▸ **Task description**: Could you copy the data that follows exactly as written, but drop the pictures?

▸ **Source data**:
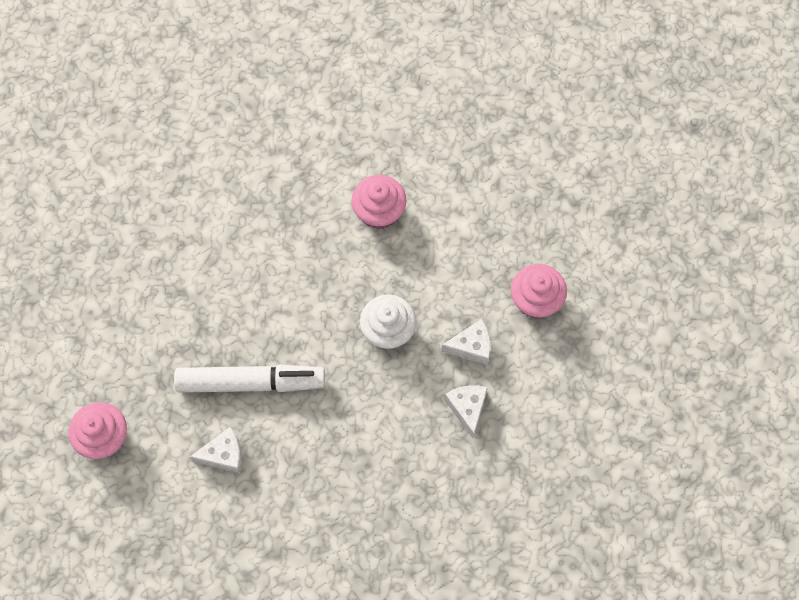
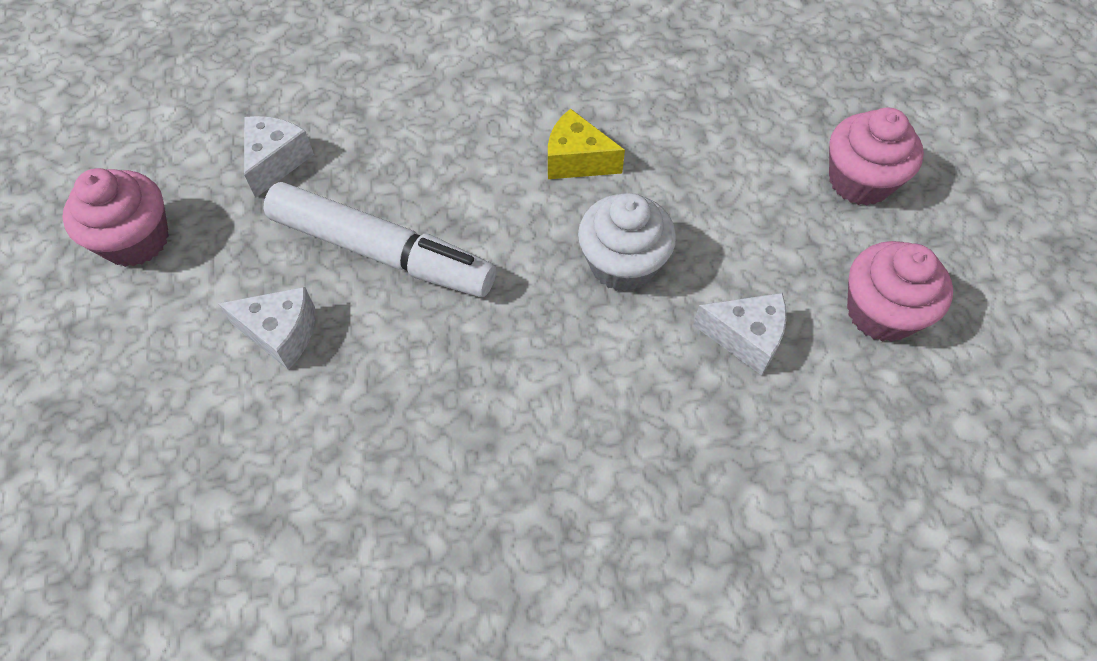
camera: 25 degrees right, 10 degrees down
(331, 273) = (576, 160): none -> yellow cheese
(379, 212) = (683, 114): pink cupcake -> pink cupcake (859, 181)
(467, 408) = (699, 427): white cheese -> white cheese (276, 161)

▸ **Solution to the problem**:
camera: 25 degrees right, 10 degrees down
(331, 273) = (576, 160): none -> yellow cheese
(379, 212) = (683, 114): pink cupcake -> pink cupcake (859, 181)
(467, 408) = (699, 427): white cheese -> white cheese (276, 161)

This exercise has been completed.